- The problem:
All of the data below should be repeated exactly. Pictures should not be included.

Object change descriptions:
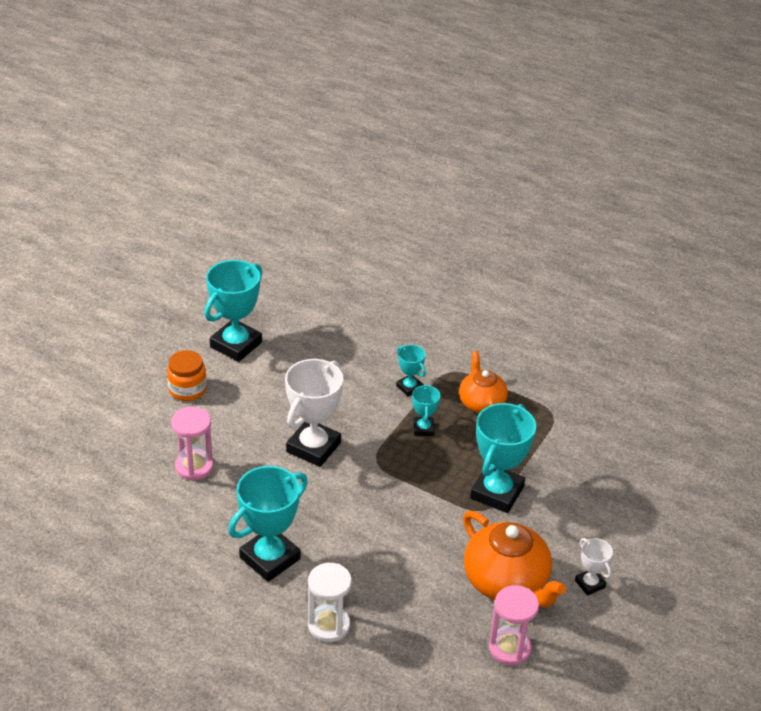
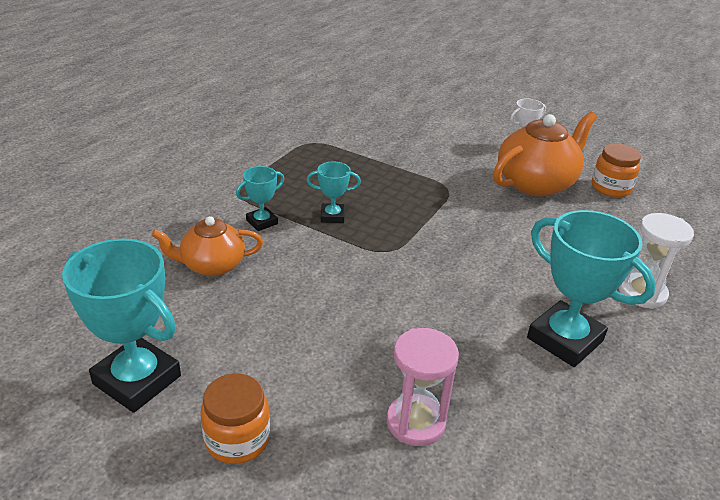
camera: 90 degrees left, 5 degrees down
(313, 447) = (367, 299): white trophy -> none
(481, 403) = (292, 178): orange teapot -> orange teapot (212, 265)
(497, 492) = (423, 179): turquoise trophy -> none
(509, 648) = (611, 188): pink hourglass -> orange jar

- Solution for this task:
camera: 90 degrees left, 5 degrees down
(313, 447) = (367, 299): white trophy -> none
(481, 403) = (292, 178): orange teapot -> orange teapot (212, 265)
(497, 492) = (423, 179): turquoise trophy -> none
(509, 648) = (611, 188): pink hourglass -> orange jar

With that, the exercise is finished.